From the first line to the last, repeat the data exactly but leave out the pictures.

INFORMATION SHOWN:
◆ ◆ ◆ ◆ ◆ ◆ ◆

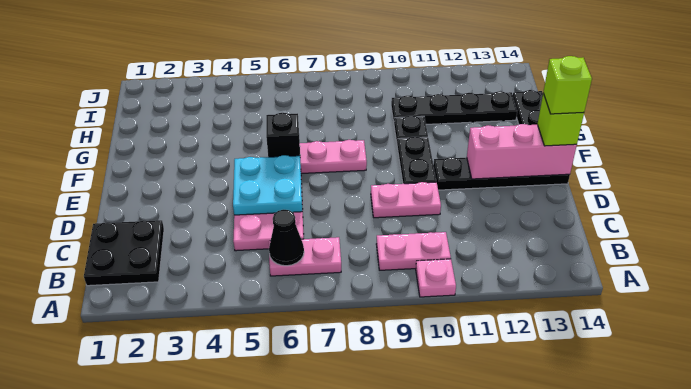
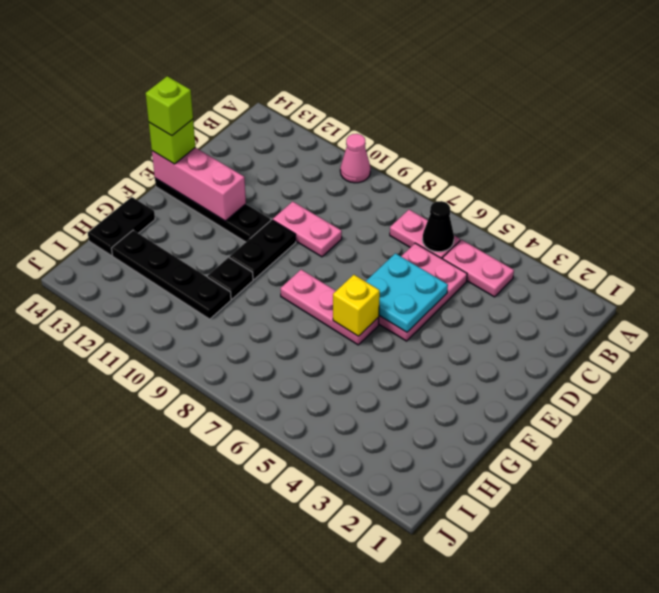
pink plate A10 level 1 -> pink cone A10 level 1
black plate B1:C2 level 1 -> none
pink plate B9:B10 level 1 -> pink plate B4:B5 level 1
black brick F6 level 2 -> yellow brick F6 level 2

◆ ◆ ◆ ◆ ◆ ◆ ◆

RESULT OF THE EXERCISE:
pink plate A10 level 1 -> pink cone A10 level 1
black plate B1:C2 level 1 -> none
pink plate B9:B10 level 1 -> pink plate B4:B5 level 1
black brick F6 level 2 -> yellow brick F6 level 2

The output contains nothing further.